What you have to do
Set down exactly the entries below, beginning at their first line and ending at the line with "SW3: button (COM, EN1) -> switch (COM, EN1)".

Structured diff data

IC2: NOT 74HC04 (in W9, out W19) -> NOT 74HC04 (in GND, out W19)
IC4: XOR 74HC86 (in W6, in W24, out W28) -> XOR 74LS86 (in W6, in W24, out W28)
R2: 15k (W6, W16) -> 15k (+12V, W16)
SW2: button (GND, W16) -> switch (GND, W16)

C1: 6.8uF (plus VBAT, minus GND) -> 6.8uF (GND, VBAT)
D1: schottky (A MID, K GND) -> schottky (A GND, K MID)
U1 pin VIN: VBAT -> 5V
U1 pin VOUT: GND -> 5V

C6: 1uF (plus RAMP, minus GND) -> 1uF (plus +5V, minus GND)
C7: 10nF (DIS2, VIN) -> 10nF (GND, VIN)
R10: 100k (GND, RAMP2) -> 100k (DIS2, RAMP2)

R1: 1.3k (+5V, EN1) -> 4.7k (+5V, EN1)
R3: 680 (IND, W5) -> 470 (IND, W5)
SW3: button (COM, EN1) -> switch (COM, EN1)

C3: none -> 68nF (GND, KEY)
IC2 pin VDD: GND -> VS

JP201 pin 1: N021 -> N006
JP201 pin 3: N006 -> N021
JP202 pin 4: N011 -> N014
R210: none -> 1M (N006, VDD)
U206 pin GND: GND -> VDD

Finished task
IC2: NOT 74HC04 (in W9, out W19) -> NOT 74HC04 (in GND, out W19)
IC4: XOR 74HC86 (in W6, in W24, out W28) -> XOR 74LS86 (in W6, in W24, out W28)
R2: 15k (W6, W16) -> 15k (+12V, W16)
SW2: button (GND, W16) -> switch (GND, W16)

C1: 6.8uF (plus VBAT, minus GND) -> 6.8uF (GND, VBAT)
D1: schottky (A MID, K GND) -> schottky (A GND, K MID)
U1 pin VIN: VBAT -> 5V
U1 pin VOUT: GND -> 5V

C6: 1uF (plus RAMP, minus GND) -> 1uF (plus +5V, minus GND)
C7: 10nF (DIS2, VIN) -> 10nF (GND, VIN)
R10: 100k (GND, RAMP2) -> 100k (DIS2, RAMP2)

R1: 1.3k (+5V, EN1) -> 4.7k (+5V, EN1)
R3: 680 (IND, W5) -> 470 (IND, W5)
SW3: button (COM, EN1) -> switch (COM, EN1)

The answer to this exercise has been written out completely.